[Data items]
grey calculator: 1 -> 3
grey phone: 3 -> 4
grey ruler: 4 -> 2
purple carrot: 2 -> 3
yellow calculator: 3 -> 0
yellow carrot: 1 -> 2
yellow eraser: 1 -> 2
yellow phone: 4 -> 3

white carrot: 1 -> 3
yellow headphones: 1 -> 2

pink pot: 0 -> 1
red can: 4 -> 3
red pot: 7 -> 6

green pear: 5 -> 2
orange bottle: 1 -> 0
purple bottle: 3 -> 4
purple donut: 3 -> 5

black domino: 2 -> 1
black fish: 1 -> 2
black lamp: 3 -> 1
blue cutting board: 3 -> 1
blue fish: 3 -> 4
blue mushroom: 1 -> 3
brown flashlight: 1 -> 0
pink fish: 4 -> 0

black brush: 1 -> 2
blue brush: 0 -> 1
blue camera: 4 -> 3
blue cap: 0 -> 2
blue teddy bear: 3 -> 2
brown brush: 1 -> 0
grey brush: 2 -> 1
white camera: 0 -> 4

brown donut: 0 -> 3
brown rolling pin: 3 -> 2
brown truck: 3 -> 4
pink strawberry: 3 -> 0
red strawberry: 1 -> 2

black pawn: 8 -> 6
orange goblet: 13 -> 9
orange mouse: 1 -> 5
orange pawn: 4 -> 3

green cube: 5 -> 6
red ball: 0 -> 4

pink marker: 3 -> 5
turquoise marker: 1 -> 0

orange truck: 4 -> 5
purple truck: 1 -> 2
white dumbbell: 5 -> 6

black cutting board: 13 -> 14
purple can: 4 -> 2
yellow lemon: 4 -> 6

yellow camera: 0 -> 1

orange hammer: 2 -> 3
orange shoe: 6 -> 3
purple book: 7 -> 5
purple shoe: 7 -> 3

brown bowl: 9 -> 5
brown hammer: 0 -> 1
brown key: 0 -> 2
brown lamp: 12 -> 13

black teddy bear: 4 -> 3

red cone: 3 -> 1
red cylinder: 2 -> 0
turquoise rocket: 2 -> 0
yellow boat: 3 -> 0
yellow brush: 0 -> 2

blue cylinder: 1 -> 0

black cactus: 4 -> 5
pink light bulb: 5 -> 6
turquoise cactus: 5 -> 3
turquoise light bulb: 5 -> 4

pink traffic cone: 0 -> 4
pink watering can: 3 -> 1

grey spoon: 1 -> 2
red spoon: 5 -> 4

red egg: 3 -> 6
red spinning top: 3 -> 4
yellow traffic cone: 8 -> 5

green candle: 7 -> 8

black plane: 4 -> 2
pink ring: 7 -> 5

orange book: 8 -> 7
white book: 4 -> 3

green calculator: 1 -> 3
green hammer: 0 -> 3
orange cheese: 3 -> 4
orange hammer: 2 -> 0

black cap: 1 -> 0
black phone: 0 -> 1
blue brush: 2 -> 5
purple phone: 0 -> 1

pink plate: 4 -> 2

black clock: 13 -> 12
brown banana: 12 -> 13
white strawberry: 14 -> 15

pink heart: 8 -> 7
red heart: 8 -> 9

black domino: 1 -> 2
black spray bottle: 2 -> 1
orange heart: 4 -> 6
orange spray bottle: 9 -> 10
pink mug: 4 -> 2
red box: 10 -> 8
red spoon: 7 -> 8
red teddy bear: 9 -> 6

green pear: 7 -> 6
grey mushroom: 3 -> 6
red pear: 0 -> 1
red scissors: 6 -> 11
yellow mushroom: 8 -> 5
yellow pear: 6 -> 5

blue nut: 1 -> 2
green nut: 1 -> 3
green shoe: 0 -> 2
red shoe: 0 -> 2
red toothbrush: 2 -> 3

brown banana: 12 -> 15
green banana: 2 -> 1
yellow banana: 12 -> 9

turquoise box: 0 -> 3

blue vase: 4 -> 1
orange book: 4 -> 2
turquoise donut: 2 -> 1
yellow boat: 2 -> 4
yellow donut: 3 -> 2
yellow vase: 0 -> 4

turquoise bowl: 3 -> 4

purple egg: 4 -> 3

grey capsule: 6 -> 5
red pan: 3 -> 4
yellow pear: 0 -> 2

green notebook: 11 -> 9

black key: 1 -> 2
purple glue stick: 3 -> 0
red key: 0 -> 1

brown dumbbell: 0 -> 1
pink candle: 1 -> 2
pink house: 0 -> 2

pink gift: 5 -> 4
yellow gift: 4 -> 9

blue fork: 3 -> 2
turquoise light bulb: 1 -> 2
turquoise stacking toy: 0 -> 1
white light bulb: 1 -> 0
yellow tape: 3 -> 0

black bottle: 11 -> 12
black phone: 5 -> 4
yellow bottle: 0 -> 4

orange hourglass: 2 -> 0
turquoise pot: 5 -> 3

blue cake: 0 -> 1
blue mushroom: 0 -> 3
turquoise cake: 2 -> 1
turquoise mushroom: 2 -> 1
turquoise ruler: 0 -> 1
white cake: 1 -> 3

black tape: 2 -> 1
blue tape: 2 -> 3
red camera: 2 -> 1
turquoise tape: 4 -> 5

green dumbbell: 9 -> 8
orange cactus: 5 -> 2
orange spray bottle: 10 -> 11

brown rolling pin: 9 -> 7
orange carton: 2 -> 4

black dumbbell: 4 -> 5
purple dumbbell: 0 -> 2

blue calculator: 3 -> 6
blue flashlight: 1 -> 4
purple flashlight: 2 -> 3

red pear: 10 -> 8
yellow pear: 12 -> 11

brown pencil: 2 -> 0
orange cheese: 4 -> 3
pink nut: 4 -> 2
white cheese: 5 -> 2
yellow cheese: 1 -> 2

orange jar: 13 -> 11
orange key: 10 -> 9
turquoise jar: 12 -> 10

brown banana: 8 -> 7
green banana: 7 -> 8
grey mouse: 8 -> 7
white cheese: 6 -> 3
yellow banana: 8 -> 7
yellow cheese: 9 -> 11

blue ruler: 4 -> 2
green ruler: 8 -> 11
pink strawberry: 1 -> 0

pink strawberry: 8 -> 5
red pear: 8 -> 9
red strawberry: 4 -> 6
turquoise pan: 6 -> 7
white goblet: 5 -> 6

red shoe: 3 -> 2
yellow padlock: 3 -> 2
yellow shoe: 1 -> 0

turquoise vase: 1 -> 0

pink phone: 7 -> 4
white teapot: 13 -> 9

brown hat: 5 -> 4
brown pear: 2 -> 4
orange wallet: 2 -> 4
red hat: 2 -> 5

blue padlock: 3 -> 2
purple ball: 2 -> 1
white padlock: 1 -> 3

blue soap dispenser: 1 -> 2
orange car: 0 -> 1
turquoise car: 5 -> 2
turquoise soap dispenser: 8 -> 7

Task instructions.
The first line of the entries above marks where to begin; repeat each line exactly through the one that contains "red ball: 0 -> 4", and include that line.

Exercise solution.
grey calculator: 1 -> 3
grey phone: 3 -> 4
grey ruler: 4 -> 2
purple carrot: 2 -> 3
yellow calculator: 3 -> 0
yellow carrot: 1 -> 2
yellow eraser: 1 -> 2
yellow phone: 4 -> 3

white carrot: 1 -> 3
yellow headphones: 1 -> 2

pink pot: 0 -> 1
red can: 4 -> 3
red pot: 7 -> 6

green pear: 5 -> 2
orange bottle: 1 -> 0
purple bottle: 3 -> 4
purple donut: 3 -> 5

black domino: 2 -> 1
black fish: 1 -> 2
black lamp: 3 -> 1
blue cutting board: 3 -> 1
blue fish: 3 -> 4
blue mushroom: 1 -> 3
brown flashlight: 1 -> 0
pink fish: 4 -> 0

black brush: 1 -> 2
blue brush: 0 -> 1
blue camera: 4 -> 3
blue cap: 0 -> 2
blue teddy bear: 3 -> 2
brown brush: 1 -> 0
grey brush: 2 -> 1
white camera: 0 -> 4

brown donut: 0 -> 3
brown rolling pin: 3 -> 2
brown truck: 3 -> 4
pink strawberry: 3 -> 0
red strawberry: 1 -> 2

black pawn: 8 -> 6
orange goblet: 13 -> 9
orange mouse: 1 -> 5
orange pawn: 4 -> 3

green cube: 5 -> 6
red ball: 0 -> 4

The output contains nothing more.